↓
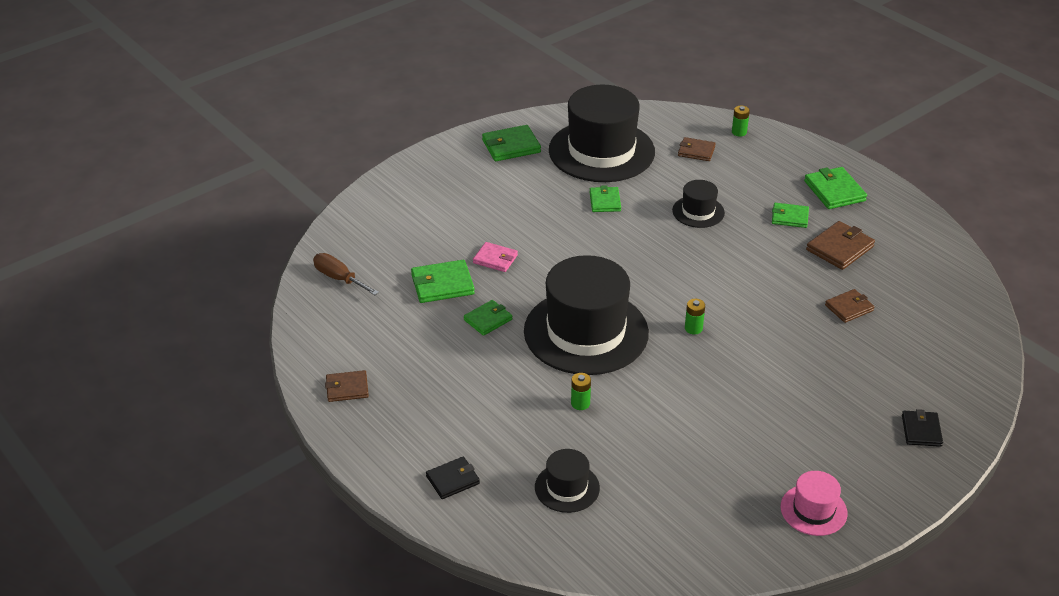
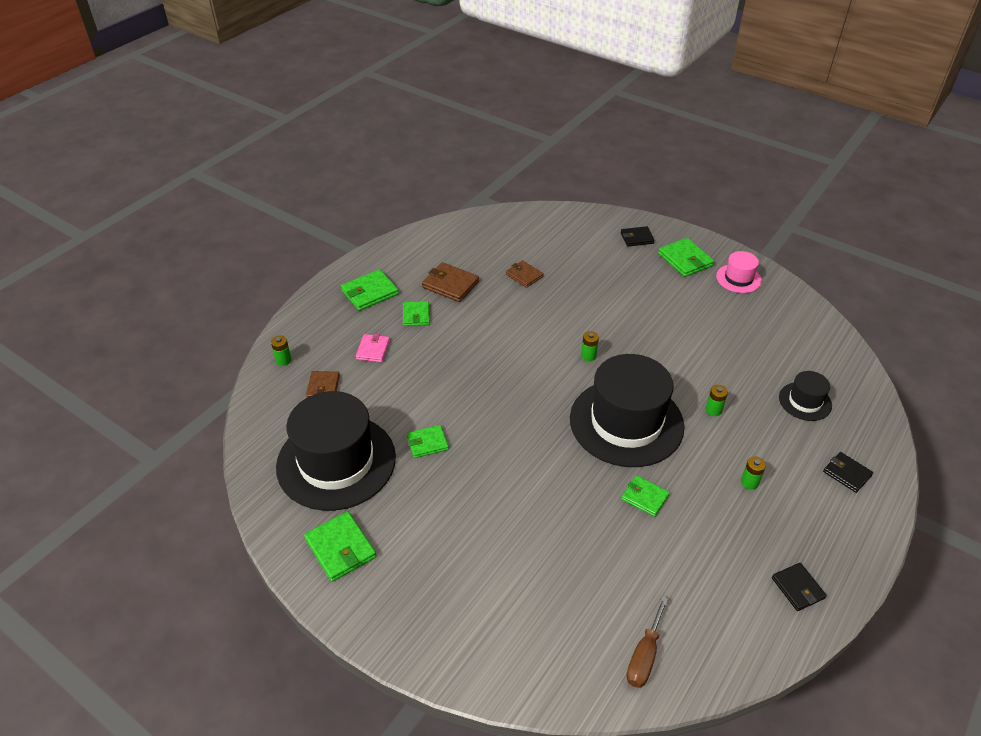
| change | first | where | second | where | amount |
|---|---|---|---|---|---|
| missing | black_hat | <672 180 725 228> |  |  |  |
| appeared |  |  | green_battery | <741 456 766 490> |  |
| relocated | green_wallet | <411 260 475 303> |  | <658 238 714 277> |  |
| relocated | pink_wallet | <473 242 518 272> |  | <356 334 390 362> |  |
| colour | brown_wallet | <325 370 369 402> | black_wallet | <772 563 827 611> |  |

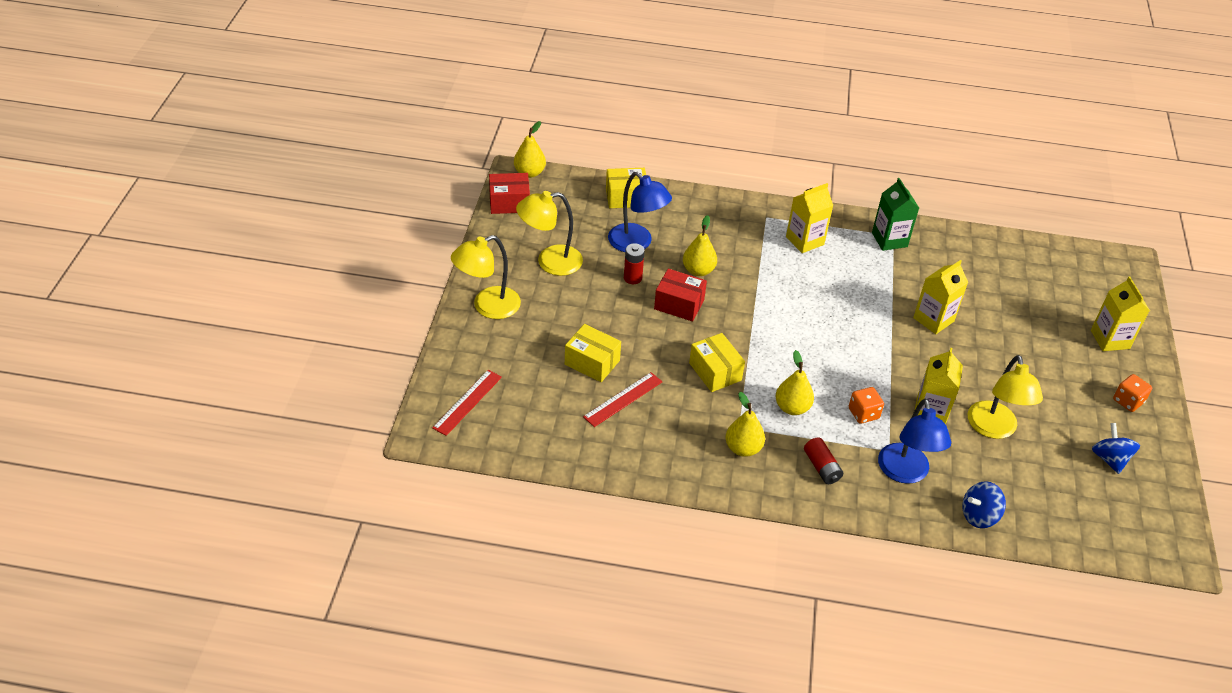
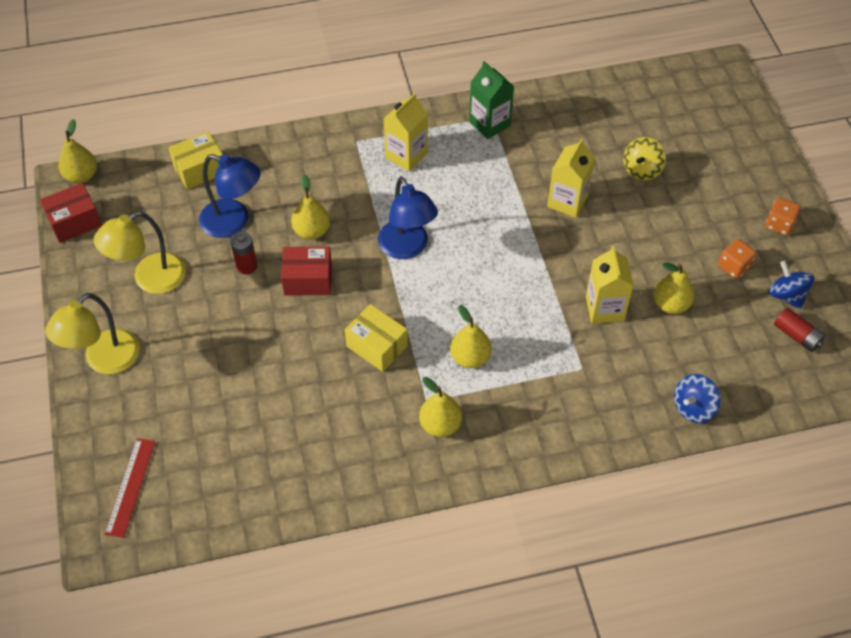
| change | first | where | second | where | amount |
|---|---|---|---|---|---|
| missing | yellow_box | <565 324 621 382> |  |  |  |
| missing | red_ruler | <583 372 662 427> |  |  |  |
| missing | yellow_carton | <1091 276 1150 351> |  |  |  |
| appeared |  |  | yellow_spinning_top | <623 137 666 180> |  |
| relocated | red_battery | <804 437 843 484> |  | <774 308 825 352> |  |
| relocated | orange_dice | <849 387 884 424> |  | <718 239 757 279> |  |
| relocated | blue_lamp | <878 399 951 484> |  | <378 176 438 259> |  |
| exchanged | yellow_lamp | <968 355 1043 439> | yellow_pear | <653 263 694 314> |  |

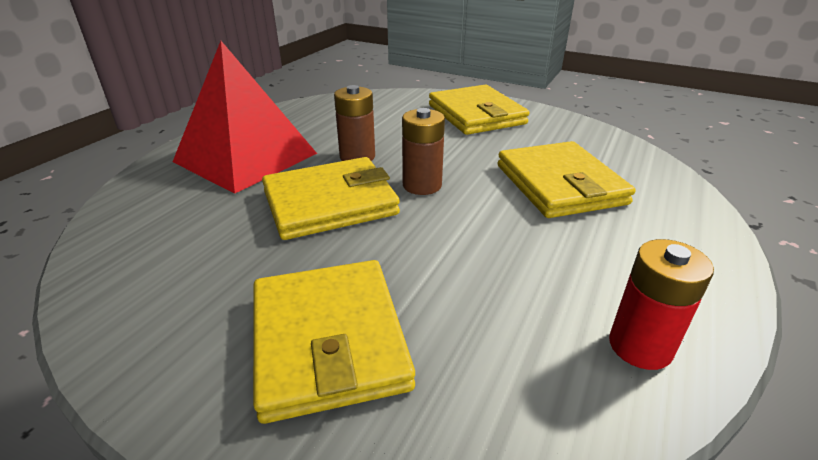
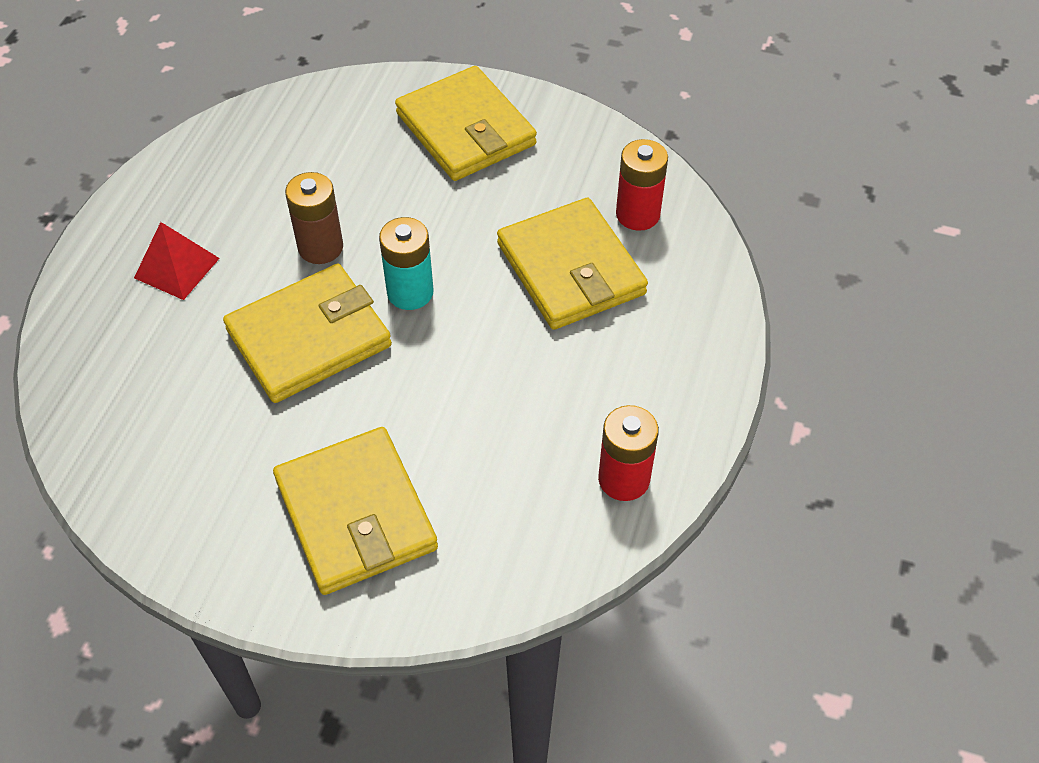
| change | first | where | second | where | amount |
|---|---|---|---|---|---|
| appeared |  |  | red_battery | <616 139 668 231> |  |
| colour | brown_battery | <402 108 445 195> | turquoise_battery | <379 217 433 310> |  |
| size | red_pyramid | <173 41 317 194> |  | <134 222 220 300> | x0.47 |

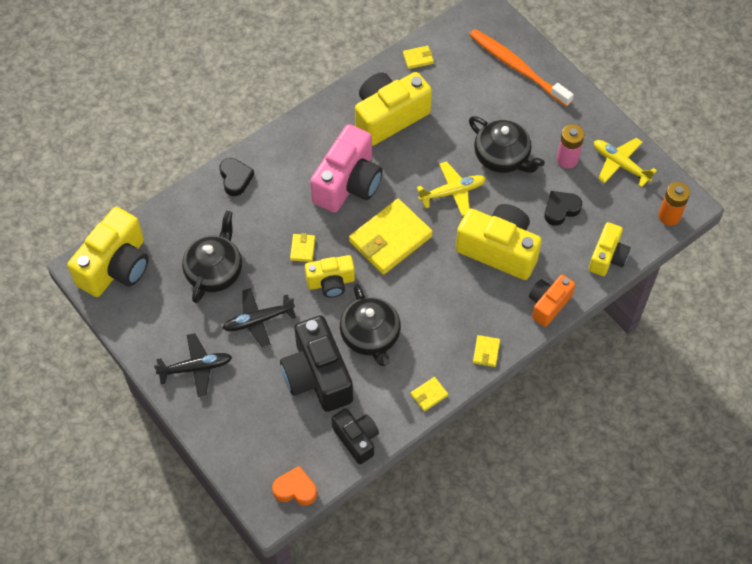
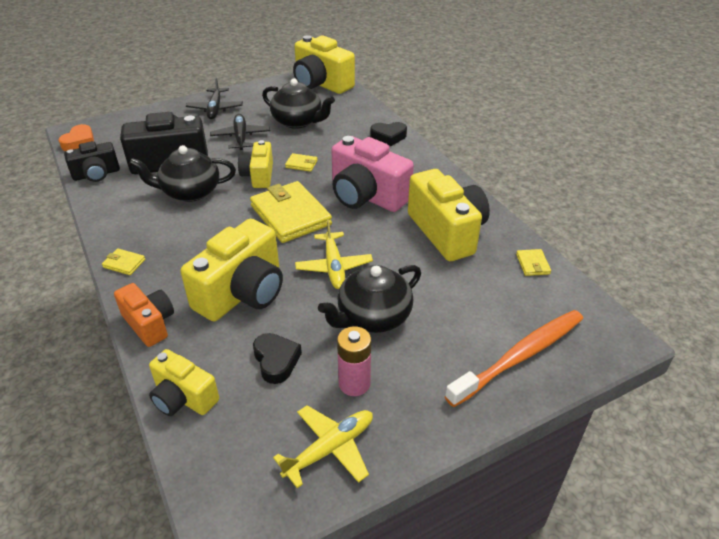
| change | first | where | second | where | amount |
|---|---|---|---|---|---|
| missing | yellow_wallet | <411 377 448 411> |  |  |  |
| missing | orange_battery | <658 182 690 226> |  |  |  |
↑
Restate the lines of the records exactly, starting at the first and stopping after the line with "relocated | pink_wallet". Leave out any picture.

■ **Your response**
| change | first | where | second | where | amount |
|---|---|---|---|---|---|
| missing | black_hat | <672 180 725 228> |  |  |  |
| appeared |  |  | green_battery | <741 456 766 490> |  |
| relocated | green_wallet | <411 260 475 303> |  | <658 238 714 277> |  |
| relocated | pink_wallet | <473 242 518 272> |  | <356 334 390 362> |  |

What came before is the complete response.